** Opening Data for review block **

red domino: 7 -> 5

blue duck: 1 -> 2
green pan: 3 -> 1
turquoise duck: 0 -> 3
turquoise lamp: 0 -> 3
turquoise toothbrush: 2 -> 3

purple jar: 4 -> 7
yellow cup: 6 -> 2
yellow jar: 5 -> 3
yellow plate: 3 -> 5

** Closing Data for review block **
** Opening Data for review block **

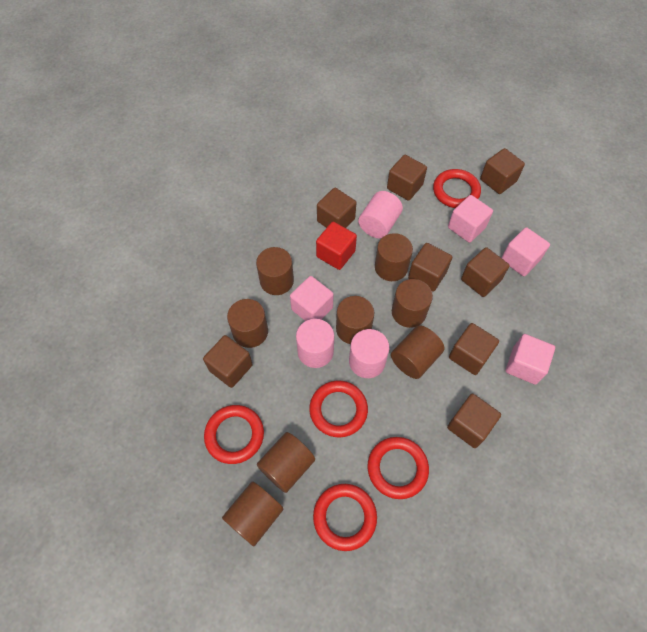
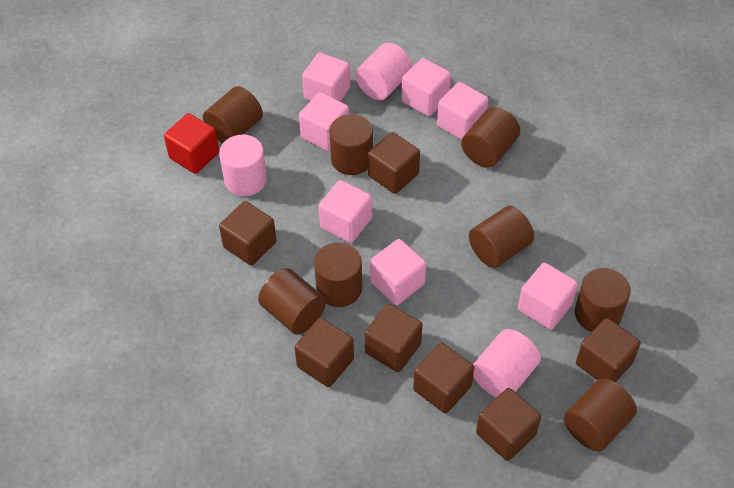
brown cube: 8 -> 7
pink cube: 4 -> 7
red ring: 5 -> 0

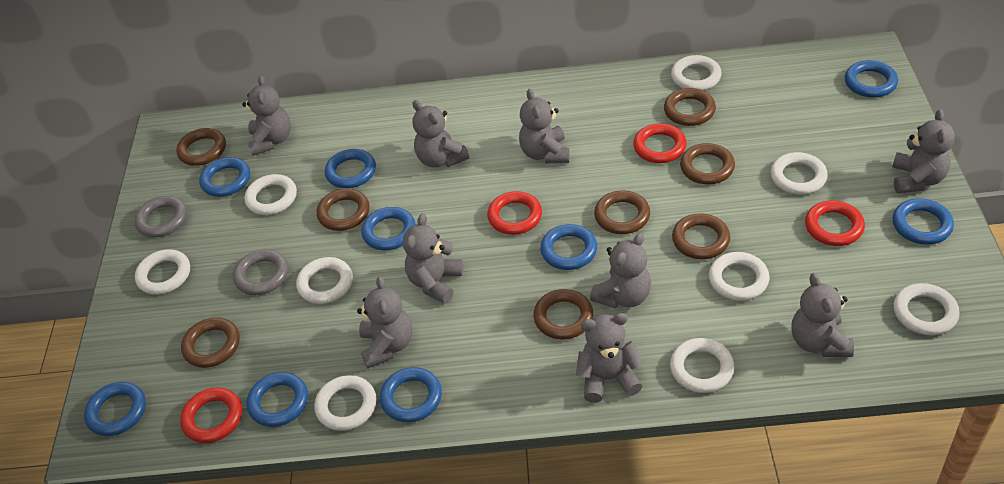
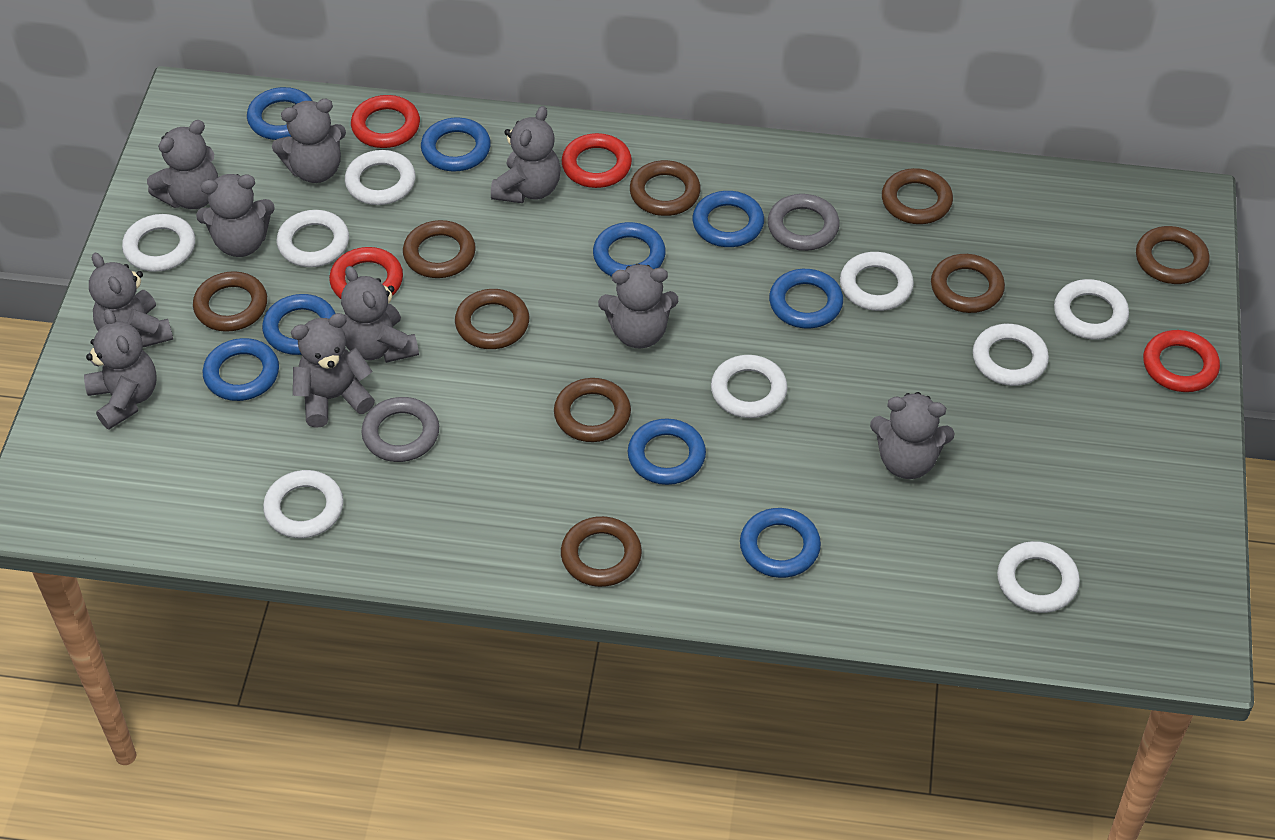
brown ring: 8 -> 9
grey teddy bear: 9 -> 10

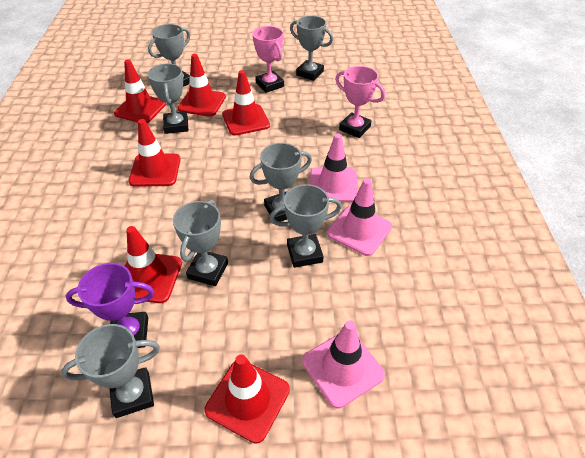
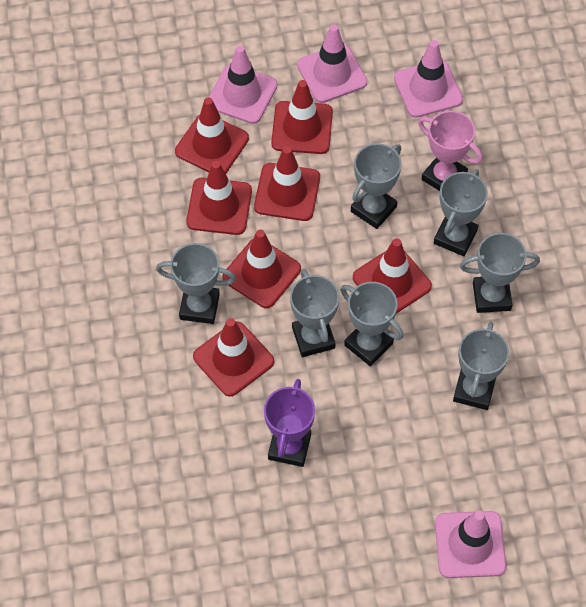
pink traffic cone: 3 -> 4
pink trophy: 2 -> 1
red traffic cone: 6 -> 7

** Closing Data for review block **
** Opening Data for review block **

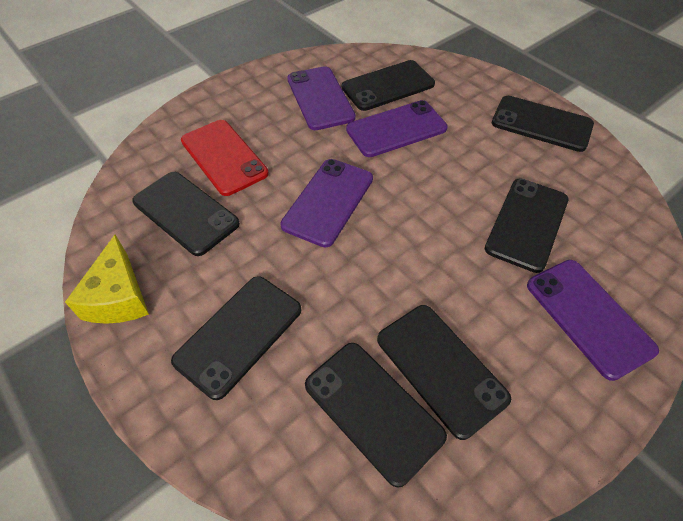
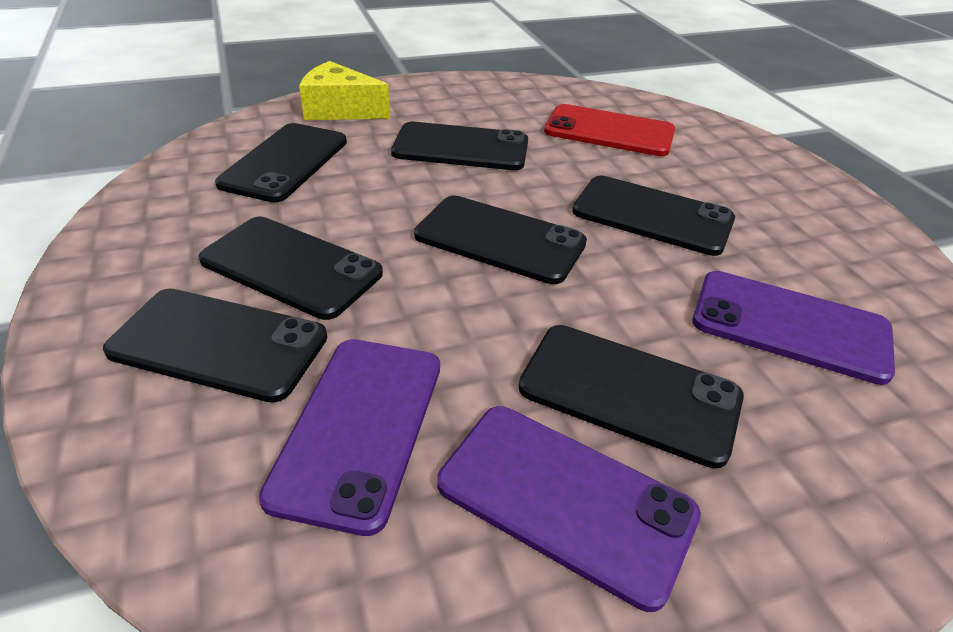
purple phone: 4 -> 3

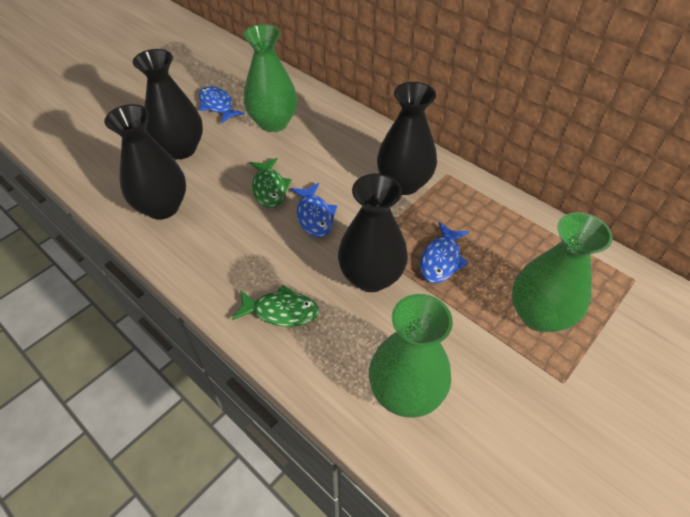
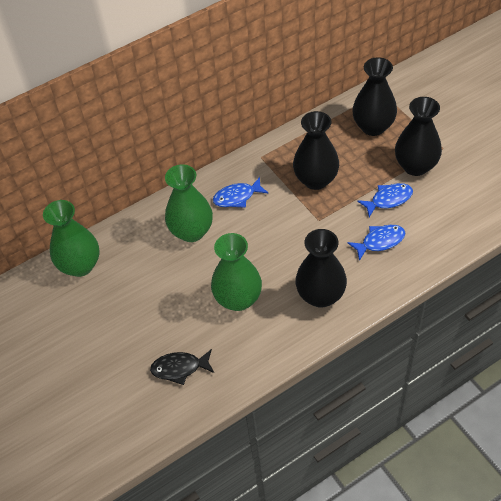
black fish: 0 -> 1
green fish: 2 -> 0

** Closing Data for review block **

> Work task:
Go through the lines above and count those that include "cone"; give the total and nothing more.

> Answer section:
2